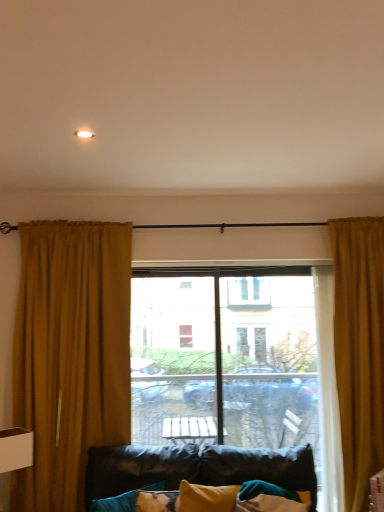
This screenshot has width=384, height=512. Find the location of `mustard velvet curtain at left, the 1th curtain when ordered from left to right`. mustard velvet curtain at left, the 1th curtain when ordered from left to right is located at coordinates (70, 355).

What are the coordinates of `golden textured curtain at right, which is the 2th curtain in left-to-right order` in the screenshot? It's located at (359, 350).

--

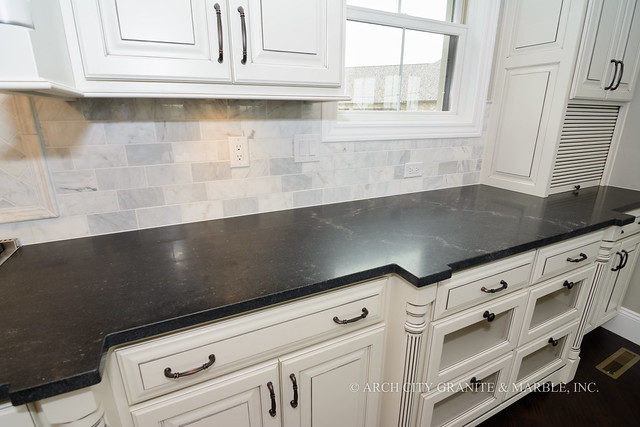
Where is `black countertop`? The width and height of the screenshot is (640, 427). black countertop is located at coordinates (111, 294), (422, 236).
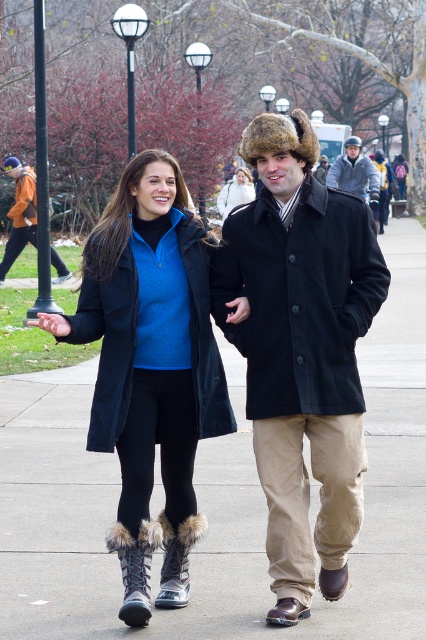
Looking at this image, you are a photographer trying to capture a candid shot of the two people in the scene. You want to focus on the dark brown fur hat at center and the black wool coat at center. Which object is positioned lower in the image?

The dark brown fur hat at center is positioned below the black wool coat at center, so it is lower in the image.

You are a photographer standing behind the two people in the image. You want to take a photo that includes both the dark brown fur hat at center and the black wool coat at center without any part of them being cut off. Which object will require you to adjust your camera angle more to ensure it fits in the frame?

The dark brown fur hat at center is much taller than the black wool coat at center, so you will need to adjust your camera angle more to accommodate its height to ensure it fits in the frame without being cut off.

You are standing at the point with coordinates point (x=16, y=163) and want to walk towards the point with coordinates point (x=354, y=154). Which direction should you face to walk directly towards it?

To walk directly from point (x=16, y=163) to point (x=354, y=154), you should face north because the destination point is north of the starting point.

=== WORK TO COMPLETE ===
Reproduce verbatim the lines of the listing above, starting at the line that contains "You are standing" and ending at the line that contains "To walk directly from", both included.

=== ANSWER BELOW ===
You are standing at the point with coordinates point (x=16, y=163) and want to walk towards the point with coordinates point (x=354, y=154). Which direction should you face to walk directly towards it?

To walk directly from point (x=16, y=163) to point (x=354, y=154), you should face north because the destination point is north of the starting point.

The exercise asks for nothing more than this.